(Object state comparisons)
··········
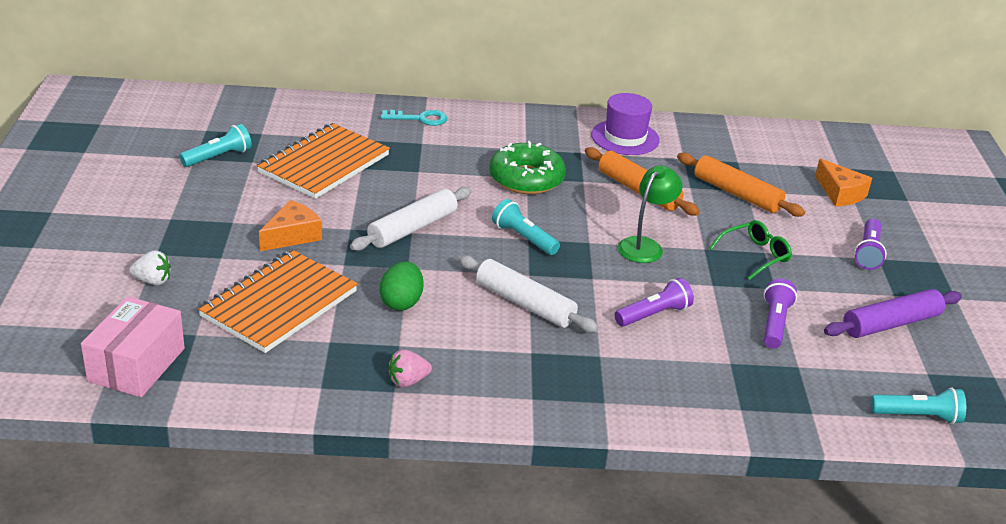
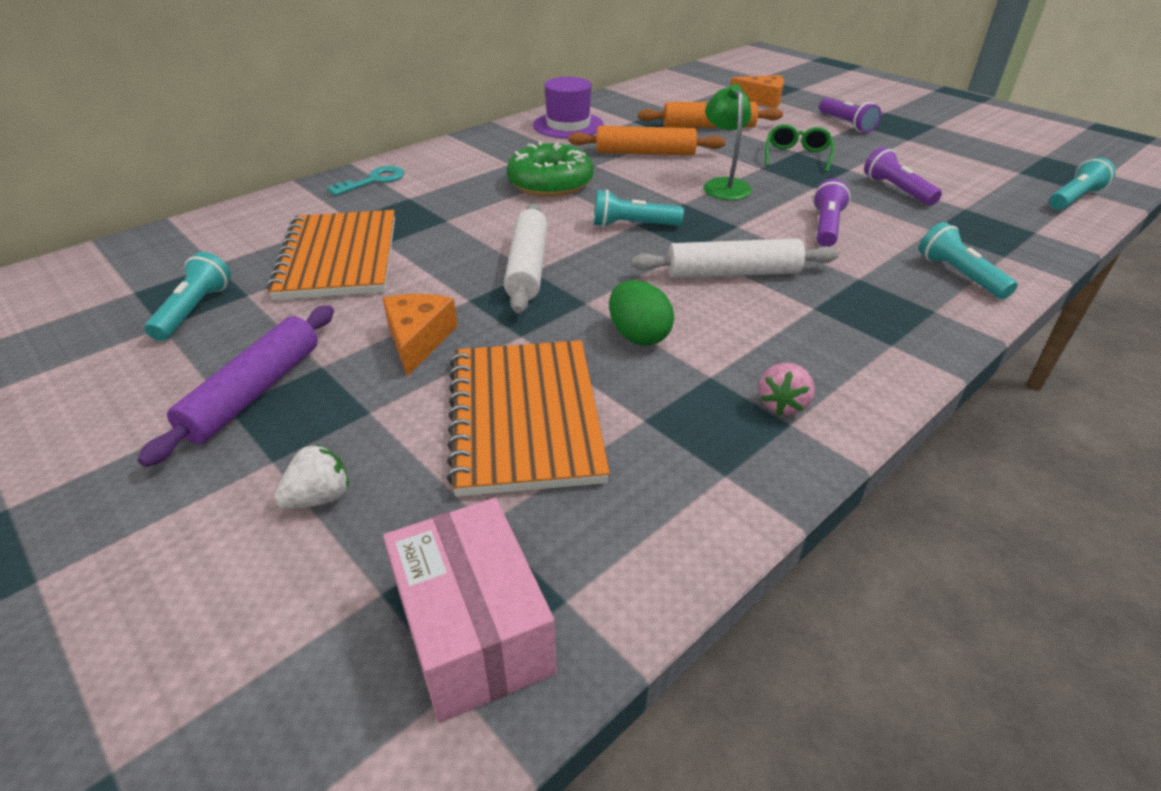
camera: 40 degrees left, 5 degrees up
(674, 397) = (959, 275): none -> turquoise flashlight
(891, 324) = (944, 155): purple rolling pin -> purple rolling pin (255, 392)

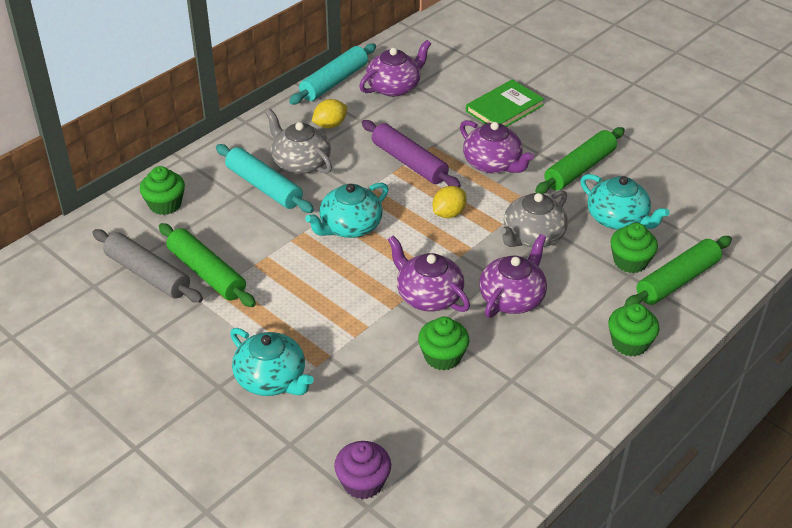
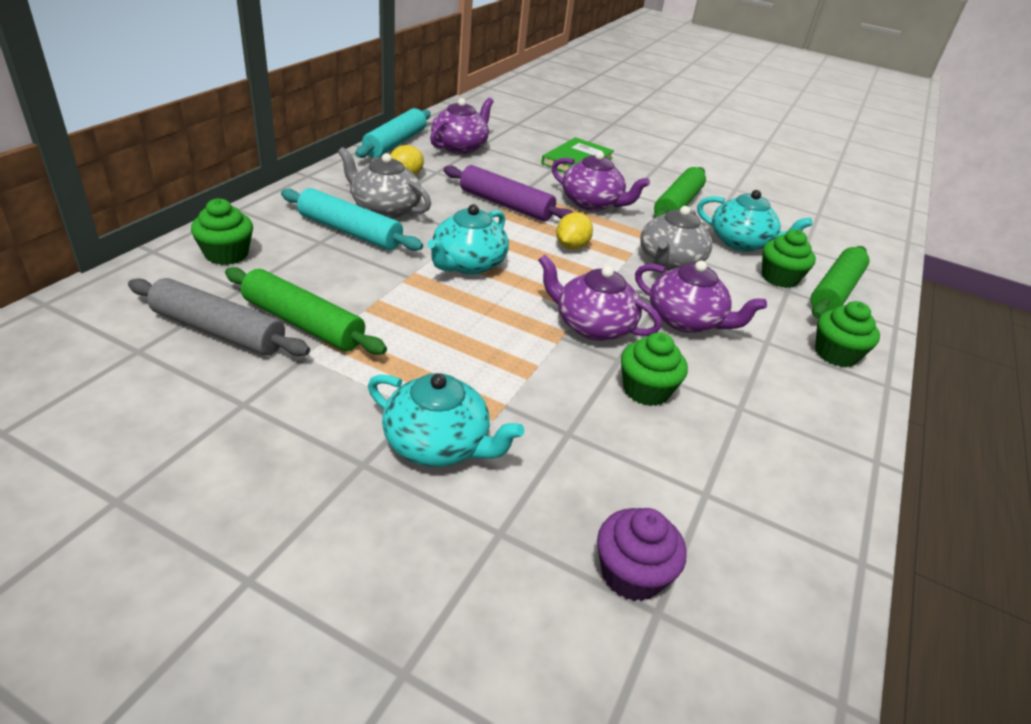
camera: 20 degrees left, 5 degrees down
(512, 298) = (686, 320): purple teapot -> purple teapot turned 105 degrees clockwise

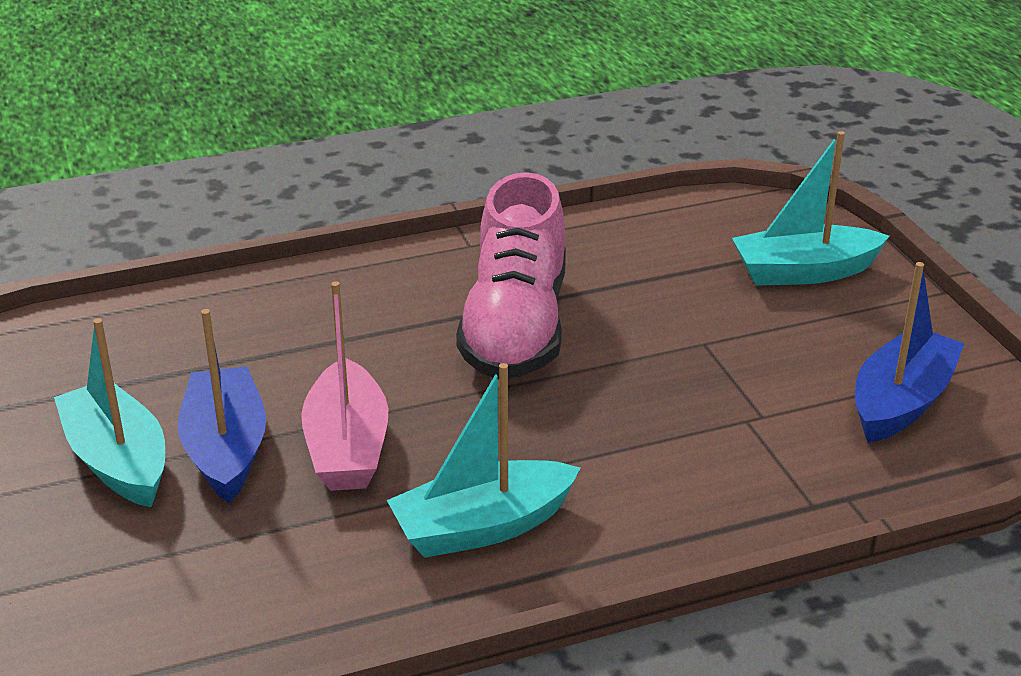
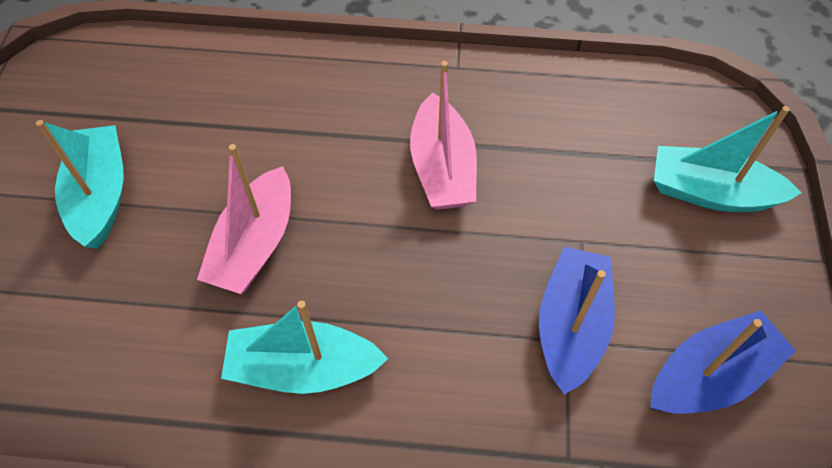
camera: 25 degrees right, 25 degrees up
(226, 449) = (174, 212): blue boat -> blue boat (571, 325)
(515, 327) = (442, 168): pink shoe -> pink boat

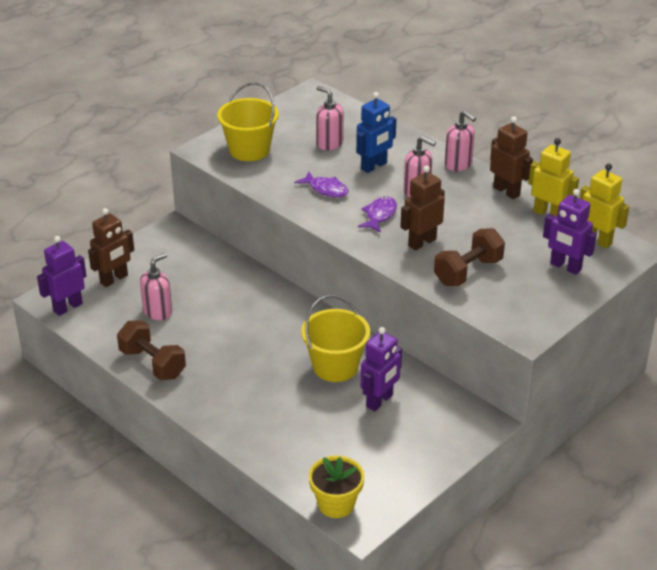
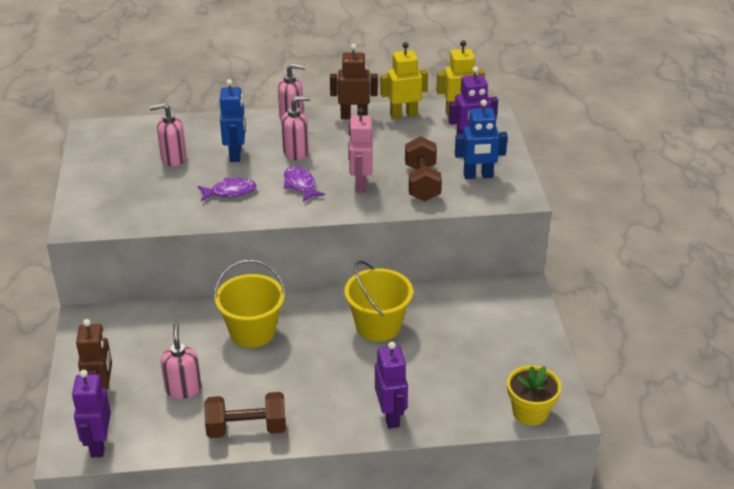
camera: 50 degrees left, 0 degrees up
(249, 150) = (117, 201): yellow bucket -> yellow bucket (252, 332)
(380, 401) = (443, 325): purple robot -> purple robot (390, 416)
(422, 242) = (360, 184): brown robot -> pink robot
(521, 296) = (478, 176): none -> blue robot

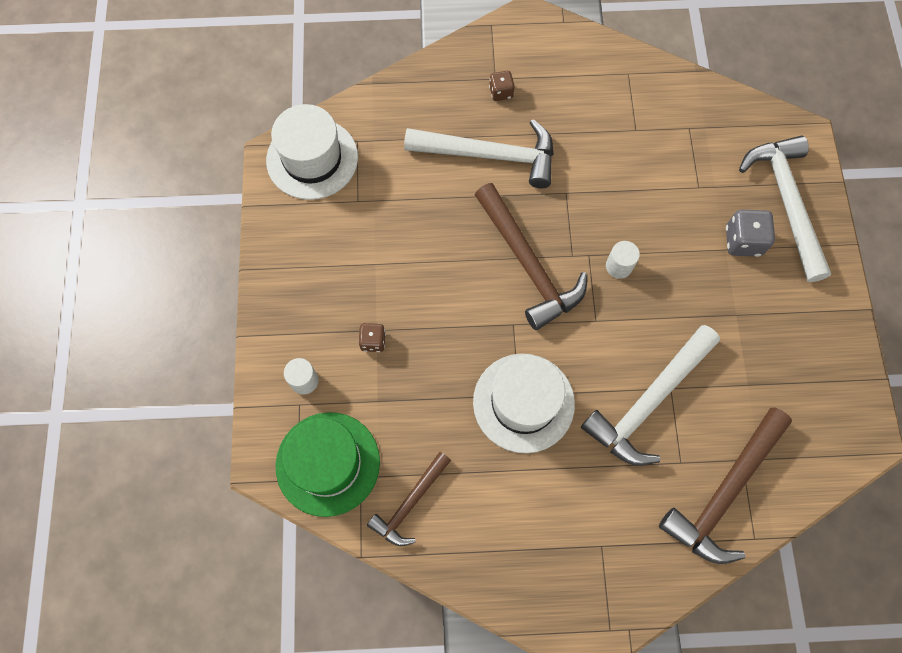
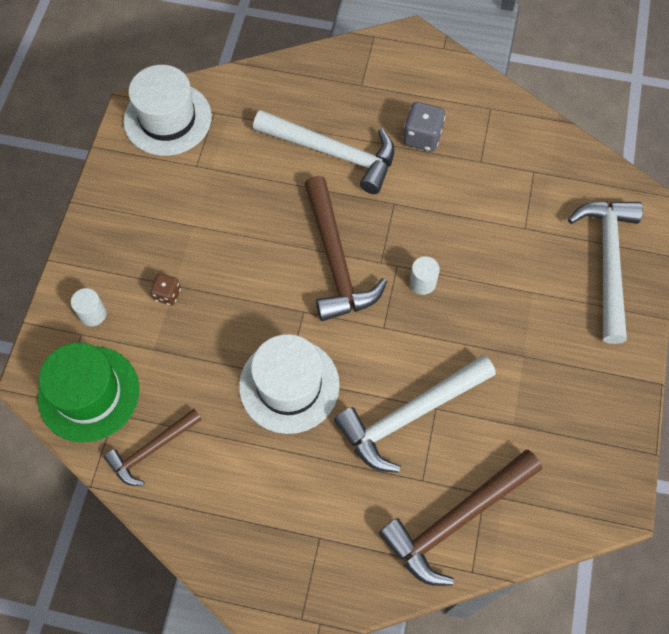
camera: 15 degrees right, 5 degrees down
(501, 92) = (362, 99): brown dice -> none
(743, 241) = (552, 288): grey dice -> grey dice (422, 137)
··········
What is being asked: Your answer must consist solely of the lines from the one containing "camera: 15 degrees right, 5 degrees down" through the last line of the entries, reproduced exactly.

Completed exercise:
camera: 15 degrees right, 5 degrees down
(501, 92) = (362, 99): brown dice -> none
(743, 241) = (552, 288): grey dice -> grey dice (422, 137)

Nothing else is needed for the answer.